Task instructions: For the listing below, output exactly the lines from the line with "blue round brick" up to and including the line with "cyan brick I2:K2", and no other lines.
━━ Listed entries ━━
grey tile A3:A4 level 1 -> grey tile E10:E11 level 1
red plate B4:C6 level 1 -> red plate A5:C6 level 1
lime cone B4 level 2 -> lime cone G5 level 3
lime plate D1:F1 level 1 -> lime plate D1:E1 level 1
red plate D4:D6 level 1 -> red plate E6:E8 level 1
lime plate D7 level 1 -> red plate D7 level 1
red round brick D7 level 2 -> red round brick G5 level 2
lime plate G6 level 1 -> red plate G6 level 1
━━━
━━ Listed entries ━━
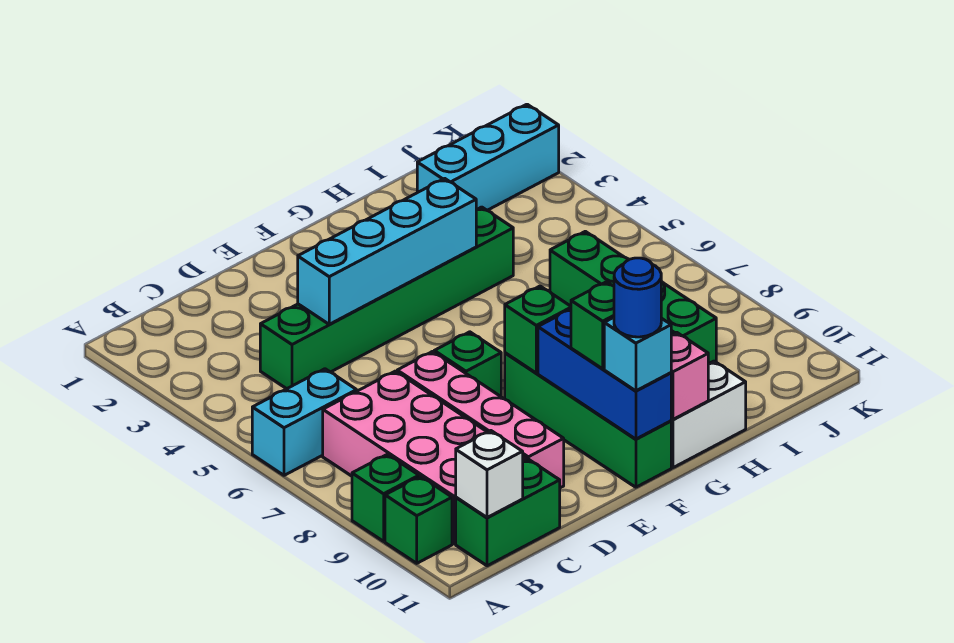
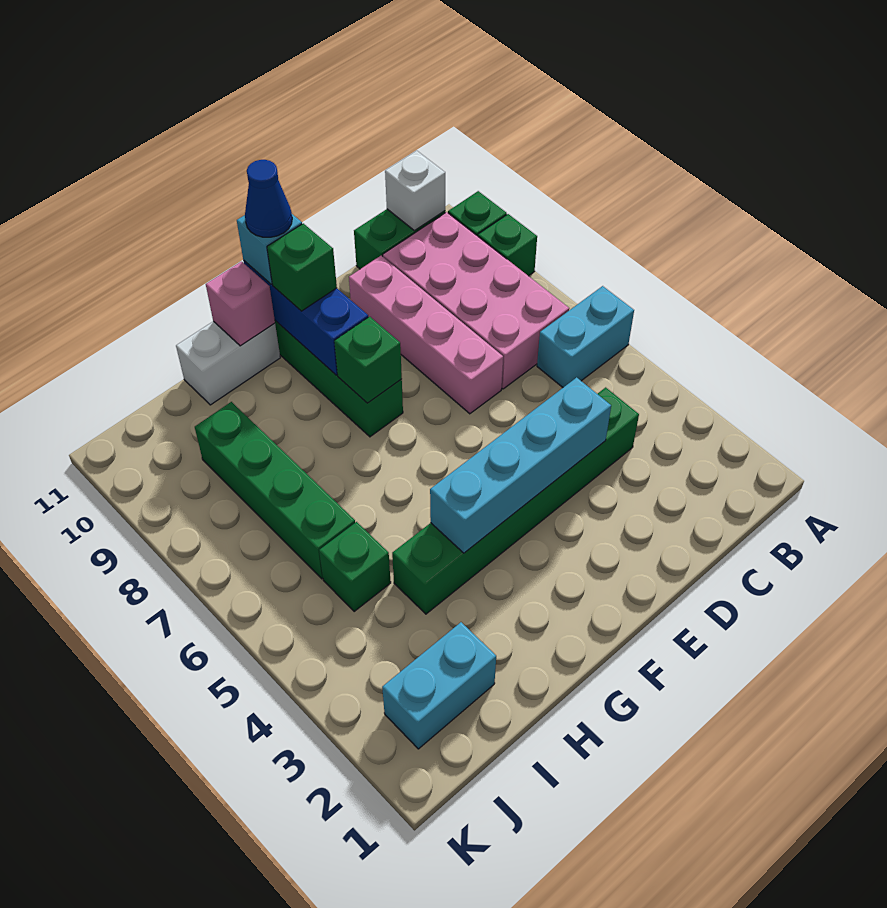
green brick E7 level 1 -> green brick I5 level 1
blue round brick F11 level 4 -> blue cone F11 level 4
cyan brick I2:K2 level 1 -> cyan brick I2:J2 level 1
━━━
Task solution:
blue round brick F11 level 4 -> blue cone F11 level 4
cyan brick I2:K2 level 1 -> cyan brick I2:J2 level 1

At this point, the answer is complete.